# [Task requirements]
Start at the line with "building: [30,41,54,83] -> none" in the records below, stop at the line with "building: none -> [340,274,375,302]", and return every line in that span exactly, the two end lines included.
Segment Start: Provided data
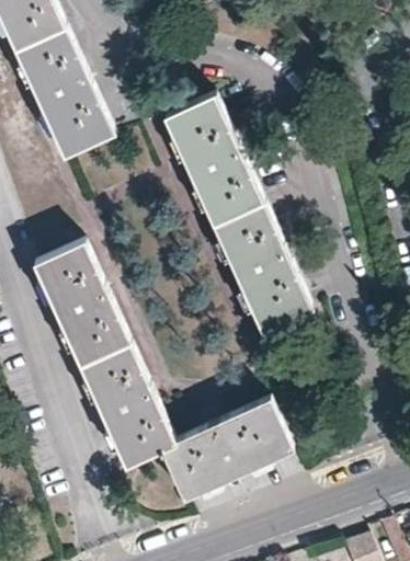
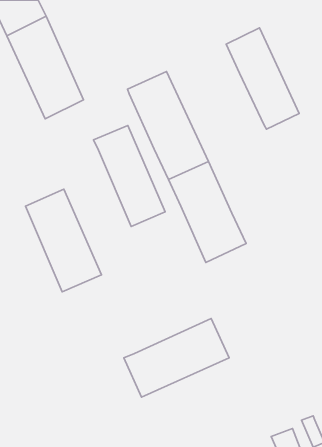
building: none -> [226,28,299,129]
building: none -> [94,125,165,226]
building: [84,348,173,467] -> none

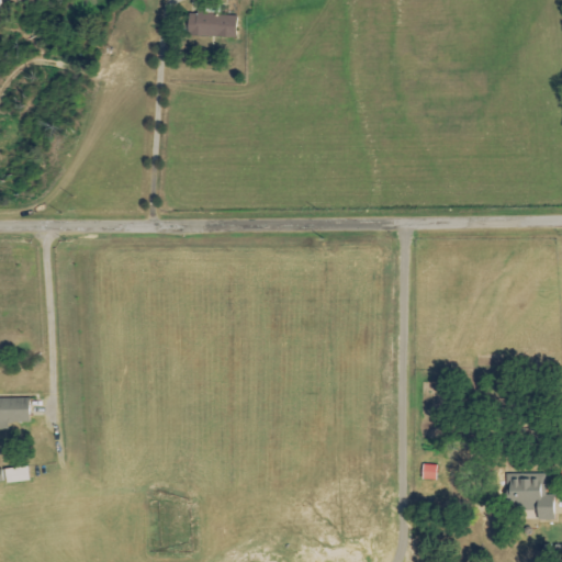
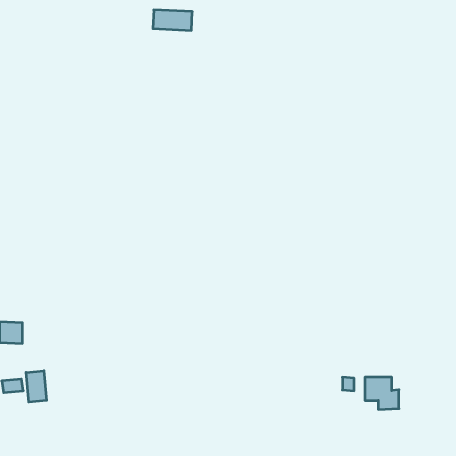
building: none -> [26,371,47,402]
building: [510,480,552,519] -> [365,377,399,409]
Segment End: Provided data
Segment Start: Provided data
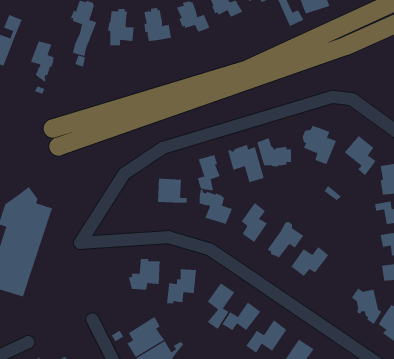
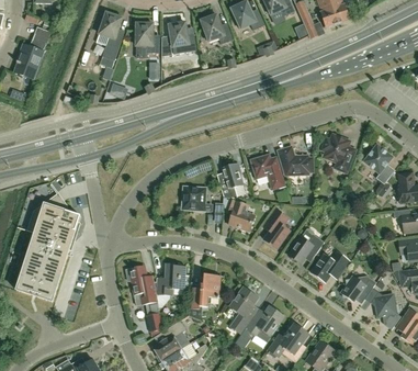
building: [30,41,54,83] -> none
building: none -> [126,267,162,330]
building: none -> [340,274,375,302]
Segment End: Provided data
Segment Start: Provided data
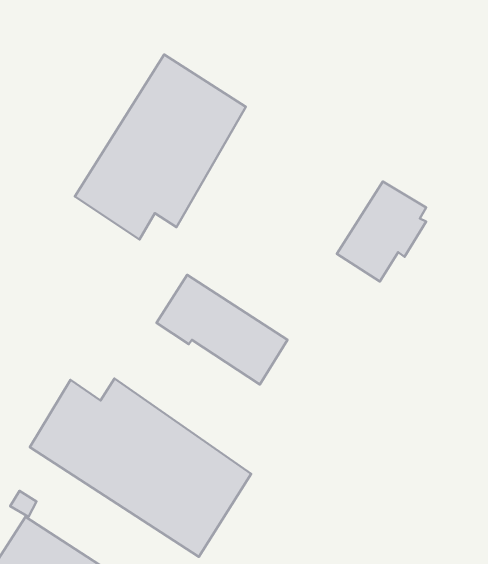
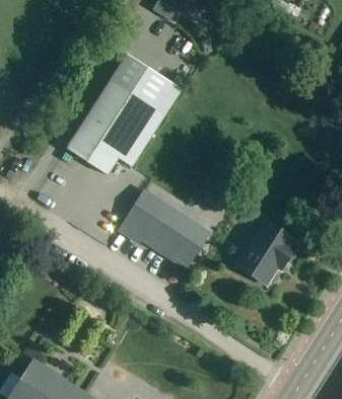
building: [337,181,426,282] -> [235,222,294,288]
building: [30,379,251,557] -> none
Segment End: Provided data
# [Answer box]
building: [30,41,54,83] -> none
building: none -> [126,267,162,330]
building: none -> [340,274,375,302]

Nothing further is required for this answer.